WRITTEN REQUEST. Gather, from the listing beneath this task, every line holding the string "pixel".

[Data entries]

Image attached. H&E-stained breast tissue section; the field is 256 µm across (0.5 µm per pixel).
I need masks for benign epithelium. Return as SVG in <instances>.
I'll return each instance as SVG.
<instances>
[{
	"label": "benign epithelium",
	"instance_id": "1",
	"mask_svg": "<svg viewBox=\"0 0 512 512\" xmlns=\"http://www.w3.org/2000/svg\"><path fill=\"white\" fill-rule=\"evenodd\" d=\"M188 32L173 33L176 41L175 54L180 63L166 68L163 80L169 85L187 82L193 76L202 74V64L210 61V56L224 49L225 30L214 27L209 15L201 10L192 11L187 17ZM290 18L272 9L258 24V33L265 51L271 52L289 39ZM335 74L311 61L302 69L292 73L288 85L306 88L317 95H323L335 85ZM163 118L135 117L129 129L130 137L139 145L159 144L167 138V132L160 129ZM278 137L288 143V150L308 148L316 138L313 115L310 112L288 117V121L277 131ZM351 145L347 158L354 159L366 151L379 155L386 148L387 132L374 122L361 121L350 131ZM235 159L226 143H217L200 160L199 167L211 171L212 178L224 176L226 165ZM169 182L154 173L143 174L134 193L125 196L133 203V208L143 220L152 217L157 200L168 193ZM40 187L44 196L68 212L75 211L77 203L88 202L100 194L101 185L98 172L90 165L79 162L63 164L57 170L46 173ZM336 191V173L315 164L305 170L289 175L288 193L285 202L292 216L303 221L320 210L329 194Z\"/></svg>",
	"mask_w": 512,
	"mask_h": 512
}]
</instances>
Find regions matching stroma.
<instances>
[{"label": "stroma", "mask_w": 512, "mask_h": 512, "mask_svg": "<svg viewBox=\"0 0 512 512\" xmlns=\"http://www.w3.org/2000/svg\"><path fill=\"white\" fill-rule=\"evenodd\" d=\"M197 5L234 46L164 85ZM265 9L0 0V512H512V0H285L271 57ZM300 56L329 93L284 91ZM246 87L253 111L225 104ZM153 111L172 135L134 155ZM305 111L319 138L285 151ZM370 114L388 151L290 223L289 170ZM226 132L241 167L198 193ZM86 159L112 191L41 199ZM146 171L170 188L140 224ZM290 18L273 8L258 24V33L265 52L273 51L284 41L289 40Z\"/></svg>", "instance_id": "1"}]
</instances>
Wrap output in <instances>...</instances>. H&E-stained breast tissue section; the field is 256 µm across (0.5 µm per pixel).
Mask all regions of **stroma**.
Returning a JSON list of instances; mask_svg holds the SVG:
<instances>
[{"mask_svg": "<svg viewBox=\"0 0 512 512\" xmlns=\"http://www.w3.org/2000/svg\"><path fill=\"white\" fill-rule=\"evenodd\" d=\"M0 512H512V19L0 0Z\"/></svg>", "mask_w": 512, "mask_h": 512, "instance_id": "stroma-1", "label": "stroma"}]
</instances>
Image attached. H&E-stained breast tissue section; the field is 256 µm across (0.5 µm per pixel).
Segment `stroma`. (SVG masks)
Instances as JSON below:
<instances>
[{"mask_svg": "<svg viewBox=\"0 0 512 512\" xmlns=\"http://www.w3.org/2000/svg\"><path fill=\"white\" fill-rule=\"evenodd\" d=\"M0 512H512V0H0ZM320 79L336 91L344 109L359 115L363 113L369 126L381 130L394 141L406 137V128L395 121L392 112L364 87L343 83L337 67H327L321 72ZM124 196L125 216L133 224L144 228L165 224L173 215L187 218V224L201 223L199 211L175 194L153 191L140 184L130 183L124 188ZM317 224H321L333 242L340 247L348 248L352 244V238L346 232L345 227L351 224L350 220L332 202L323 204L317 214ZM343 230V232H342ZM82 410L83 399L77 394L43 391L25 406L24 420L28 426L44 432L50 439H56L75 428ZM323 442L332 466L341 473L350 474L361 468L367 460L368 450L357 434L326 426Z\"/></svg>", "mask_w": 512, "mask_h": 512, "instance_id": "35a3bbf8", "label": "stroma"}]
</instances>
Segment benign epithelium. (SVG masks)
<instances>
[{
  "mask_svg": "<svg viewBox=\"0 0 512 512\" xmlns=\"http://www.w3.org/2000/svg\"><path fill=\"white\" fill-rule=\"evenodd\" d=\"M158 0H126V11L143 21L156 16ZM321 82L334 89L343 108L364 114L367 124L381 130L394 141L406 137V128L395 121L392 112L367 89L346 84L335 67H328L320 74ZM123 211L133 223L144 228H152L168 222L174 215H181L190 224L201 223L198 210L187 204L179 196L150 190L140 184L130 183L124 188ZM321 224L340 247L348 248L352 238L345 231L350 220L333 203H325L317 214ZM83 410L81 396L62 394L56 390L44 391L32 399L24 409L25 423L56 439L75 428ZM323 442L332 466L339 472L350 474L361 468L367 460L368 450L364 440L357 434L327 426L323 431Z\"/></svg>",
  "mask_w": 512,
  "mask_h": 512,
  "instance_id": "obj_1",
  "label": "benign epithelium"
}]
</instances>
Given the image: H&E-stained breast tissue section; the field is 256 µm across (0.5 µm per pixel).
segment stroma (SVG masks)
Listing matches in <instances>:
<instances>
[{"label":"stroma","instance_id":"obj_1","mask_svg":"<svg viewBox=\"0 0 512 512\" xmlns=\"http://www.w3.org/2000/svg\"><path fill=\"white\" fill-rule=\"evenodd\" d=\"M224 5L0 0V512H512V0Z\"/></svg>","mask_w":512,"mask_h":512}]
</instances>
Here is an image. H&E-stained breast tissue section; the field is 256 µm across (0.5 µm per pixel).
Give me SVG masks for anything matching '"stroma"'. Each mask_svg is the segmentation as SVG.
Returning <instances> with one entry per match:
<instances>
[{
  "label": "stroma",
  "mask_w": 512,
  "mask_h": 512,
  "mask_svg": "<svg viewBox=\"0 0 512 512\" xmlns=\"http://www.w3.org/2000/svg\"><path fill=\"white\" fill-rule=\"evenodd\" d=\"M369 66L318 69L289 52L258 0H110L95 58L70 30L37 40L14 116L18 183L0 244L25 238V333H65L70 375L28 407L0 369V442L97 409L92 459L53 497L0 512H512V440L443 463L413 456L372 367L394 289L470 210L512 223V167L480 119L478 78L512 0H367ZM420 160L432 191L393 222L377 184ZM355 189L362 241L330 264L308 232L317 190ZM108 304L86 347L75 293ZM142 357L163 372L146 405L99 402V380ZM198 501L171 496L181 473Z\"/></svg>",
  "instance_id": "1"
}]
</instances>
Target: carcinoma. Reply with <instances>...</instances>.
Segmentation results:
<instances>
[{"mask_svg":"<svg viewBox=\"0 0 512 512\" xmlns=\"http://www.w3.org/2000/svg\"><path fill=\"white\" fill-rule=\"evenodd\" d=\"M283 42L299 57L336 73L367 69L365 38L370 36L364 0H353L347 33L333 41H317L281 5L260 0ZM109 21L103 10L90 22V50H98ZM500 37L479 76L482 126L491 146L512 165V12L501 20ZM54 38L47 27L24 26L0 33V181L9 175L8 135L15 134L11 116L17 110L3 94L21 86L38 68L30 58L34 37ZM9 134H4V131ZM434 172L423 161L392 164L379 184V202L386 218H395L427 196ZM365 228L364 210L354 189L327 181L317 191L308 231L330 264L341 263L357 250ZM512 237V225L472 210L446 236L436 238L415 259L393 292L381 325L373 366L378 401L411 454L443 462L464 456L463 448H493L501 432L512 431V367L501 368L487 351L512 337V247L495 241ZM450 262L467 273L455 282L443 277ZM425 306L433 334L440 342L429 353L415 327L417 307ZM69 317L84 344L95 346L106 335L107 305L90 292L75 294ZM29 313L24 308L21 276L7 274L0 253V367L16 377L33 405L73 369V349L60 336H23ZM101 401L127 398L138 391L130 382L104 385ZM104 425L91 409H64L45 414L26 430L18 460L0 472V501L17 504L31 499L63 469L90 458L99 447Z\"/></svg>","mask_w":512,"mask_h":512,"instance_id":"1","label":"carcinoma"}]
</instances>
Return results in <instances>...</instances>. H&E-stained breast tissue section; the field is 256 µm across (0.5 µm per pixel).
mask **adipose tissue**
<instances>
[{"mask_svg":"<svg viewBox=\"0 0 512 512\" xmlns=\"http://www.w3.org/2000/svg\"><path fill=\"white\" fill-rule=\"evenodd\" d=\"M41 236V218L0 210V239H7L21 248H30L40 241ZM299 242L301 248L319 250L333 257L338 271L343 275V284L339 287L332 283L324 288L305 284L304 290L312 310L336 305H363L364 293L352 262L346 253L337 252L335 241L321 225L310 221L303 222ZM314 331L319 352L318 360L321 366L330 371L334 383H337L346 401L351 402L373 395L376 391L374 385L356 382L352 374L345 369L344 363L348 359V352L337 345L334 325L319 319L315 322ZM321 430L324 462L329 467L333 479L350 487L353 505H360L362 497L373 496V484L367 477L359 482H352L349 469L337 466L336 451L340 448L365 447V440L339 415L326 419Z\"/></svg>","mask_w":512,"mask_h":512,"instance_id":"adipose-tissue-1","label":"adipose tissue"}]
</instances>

RESULT OF THIS EXERCISE.
Image attached. H&E-stained breast tissue section; the field is 256 µm across (0.5 µm per pixel).
Wrap output in <instances>...</instances>. H&E-stained breast tissue section; the field is 256 µm across (0.5 µm per pixel).
Image attached. H&E-stained breast tissue section; the field is 256 µm across (0.5 µm per pixel).
Given the image: H&E-stained breast tissue section; the field is 256 µm across (0.5 µm per pixel).
Here is an image. H&E-stained breast tissue section; the field is 256 µm across (0.5 µm per pixel).
Return results in <instances>...</instances>. H&E-stained breast tissue section; the field is 256 µm across (0.5 µm per pixel).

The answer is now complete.